Raw data:

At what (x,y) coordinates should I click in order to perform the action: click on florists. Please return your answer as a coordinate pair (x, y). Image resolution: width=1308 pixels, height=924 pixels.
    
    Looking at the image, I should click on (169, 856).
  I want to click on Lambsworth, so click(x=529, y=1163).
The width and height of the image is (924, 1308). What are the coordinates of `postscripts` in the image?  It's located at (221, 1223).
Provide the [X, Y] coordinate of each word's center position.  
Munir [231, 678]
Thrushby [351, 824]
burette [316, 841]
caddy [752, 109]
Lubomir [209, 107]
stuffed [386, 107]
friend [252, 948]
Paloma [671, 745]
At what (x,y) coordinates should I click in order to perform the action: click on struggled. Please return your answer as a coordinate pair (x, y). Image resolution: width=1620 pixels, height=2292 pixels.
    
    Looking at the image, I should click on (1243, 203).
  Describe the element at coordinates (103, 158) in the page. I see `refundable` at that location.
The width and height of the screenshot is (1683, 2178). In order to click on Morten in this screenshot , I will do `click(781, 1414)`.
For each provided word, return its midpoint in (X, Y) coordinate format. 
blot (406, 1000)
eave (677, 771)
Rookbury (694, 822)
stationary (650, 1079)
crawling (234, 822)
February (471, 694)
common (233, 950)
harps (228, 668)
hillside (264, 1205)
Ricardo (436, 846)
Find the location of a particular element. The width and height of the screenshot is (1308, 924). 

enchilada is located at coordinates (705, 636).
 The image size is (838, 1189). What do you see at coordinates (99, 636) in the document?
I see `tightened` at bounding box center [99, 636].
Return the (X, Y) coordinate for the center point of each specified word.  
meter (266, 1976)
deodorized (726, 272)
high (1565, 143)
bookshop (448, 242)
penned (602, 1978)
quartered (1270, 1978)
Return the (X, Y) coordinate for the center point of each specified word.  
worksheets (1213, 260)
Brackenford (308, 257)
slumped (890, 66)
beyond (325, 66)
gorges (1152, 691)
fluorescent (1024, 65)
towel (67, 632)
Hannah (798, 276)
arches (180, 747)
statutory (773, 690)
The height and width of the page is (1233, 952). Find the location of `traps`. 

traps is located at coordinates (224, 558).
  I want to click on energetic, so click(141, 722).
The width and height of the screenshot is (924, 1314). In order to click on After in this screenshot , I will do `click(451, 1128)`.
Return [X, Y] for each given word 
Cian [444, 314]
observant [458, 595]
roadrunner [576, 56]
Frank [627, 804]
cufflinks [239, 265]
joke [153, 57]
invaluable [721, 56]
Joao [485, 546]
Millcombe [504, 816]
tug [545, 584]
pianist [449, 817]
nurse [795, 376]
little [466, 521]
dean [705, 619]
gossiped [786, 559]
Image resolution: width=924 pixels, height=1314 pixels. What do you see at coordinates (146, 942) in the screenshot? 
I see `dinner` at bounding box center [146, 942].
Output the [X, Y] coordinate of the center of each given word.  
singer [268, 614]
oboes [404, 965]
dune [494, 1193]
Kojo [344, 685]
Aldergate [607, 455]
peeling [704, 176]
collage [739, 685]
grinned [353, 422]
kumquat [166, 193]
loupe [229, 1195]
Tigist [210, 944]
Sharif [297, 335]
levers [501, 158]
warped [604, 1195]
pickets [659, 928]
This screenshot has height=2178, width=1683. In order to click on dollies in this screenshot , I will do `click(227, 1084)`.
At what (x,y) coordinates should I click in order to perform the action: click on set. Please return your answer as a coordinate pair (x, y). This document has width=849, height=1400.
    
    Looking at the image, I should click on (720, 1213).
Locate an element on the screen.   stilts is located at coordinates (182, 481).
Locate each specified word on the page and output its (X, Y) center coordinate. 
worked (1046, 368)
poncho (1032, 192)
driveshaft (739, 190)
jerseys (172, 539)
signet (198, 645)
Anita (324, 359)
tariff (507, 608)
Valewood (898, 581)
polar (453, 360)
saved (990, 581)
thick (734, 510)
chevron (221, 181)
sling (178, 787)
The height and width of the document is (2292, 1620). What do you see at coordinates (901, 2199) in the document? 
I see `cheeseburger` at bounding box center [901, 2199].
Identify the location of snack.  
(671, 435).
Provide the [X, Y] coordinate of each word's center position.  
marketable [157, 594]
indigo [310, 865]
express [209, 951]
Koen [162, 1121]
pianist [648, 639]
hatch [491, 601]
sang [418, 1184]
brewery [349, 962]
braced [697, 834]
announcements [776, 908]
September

Exercise:
Reproduce the lines above, replacing every instance of "Image resolution" with "Display resolution" and leaving everything else untouched.

Task result:
At what (x,y) coordinates should I click in order to perform the action: click on florists. Please return your answer as a coordinate pair (x, y). Display resolution: width=1308 pixels, height=924 pixels.
    
    Looking at the image, I should click on (169, 856).
  I want to click on Lambsworth, so click(x=529, y=1163).
The width and height of the image is (924, 1308). What are the coordinates of `postscripts` in the image?  It's located at (221, 1223).
Provide the [X, Y] coordinate of each word's center position.  
Munir [231, 678]
Thrushby [351, 824]
burette [316, 841]
caddy [752, 109]
Lubomir [209, 107]
stuffed [386, 107]
friend [252, 948]
Paloma [671, 745]
At what (x,y) coordinates should I click in order to perform the action: click on struggled. Please return your answer as a coordinate pair (x, y). Display resolution: width=1620 pixels, height=2292 pixels.
    
    Looking at the image, I should click on (1243, 203).
  Describe the element at coordinates (103, 158) in the page. I see `refundable` at that location.
The width and height of the screenshot is (1683, 2178). In order to click on Morten in this screenshot , I will do `click(781, 1414)`.
For each provided word, return its midpoint in (X, Y) coordinate format. 
blot (406, 1000)
eave (677, 771)
Rookbury (694, 822)
stationary (650, 1079)
crawling (234, 822)
February (471, 694)
common (233, 950)
harps (228, 668)
hillside (264, 1205)
Ricardo (436, 846)
Find the location of a particular element. The width and height of the screenshot is (1308, 924). 

enchilada is located at coordinates (705, 636).
 The image size is (838, 1189). What do you see at coordinates (99, 636) in the document?
I see `tightened` at bounding box center [99, 636].
Return the (X, Y) coordinate for the center point of each specified word.  
meter (266, 1976)
deodorized (726, 272)
high (1565, 143)
bookshop (448, 242)
penned (602, 1978)
quartered (1270, 1978)
Return the (X, Y) coordinate for the center point of each specified word.  
worksheets (1213, 260)
Brackenford (308, 257)
slumped (890, 66)
beyond (325, 66)
gorges (1152, 691)
fluorescent (1024, 65)
towel (67, 632)
Hannah (798, 276)
arches (180, 747)
statutory (773, 690)
The height and width of the page is (1233, 952). Find the location of `traps`. 

traps is located at coordinates (224, 558).
  I want to click on energetic, so click(141, 722).
The width and height of the screenshot is (924, 1314). In order to click on After in this screenshot , I will do `click(451, 1128)`.
Return [X, Y] for each given word 
Cian [444, 314]
observant [458, 595]
roadrunner [576, 56]
Frank [627, 804]
cufflinks [239, 265]
joke [153, 57]
invaluable [721, 56]
Joao [485, 546]
Millcombe [504, 816]
tug [545, 584]
pianist [449, 817]
nurse [795, 376]
little [466, 521]
dean [705, 619]
gossiped [786, 559]
Display resolution: width=924 pixels, height=1314 pixels. What do you see at coordinates (146, 942) in the screenshot? 
I see `dinner` at bounding box center [146, 942].
Output the [X, Y] coordinate of the center of each given word.  
singer [268, 614]
oboes [404, 965]
dune [494, 1193]
Kojo [344, 685]
Aldergate [607, 455]
peeling [704, 176]
collage [739, 685]
grinned [353, 422]
kumquat [166, 193]
loupe [229, 1195]
Tigist [210, 944]
Sharif [297, 335]
levers [501, 158]
warped [604, 1195]
pickets [659, 928]
This screenshot has height=2178, width=1683. In order to click on dollies in this screenshot , I will do `click(227, 1084)`.
At what (x,y) coordinates should I click in order to perform the action: click on set. Please return your answer as a coordinate pair (x, y). This document has width=849, height=1400.
    
    Looking at the image, I should click on (720, 1213).
Locate an element on the screen.   stilts is located at coordinates (182, 481).
Locate each specified word on the page and output its (X, Y) center coordinate. 
worked (1046, 368)
poncho (1032, 192)
driveshaft (739, 190)
jerseys (172, 539)
signet (198, 645)
Anita (324, 359)
tariff (507, 608)
Valewood (898, 581)
polar (453, 360)
saved (990, 581)
thick (734, 510)
chevron (221, 181)
sling (178, 787)
The height and width of the document is (2292, 1620). What do you see at coordinates (901, 2199) in the document? 
I see `cheeseburger` at bounding box center [901, 2199].
Identify the location of snack.  
(671, 435).
Provide the [X, Y] coordinate of each word's center position.  
marketable [157, 594]
indigo [310, 865]
express [209, 951]
Koen [162, 1121]
pianist [648, 639]
hatch [491, 601]
sang [418, 1184]
brewery [349, 962]
braced [697, 834]
announcements [776, 908]
September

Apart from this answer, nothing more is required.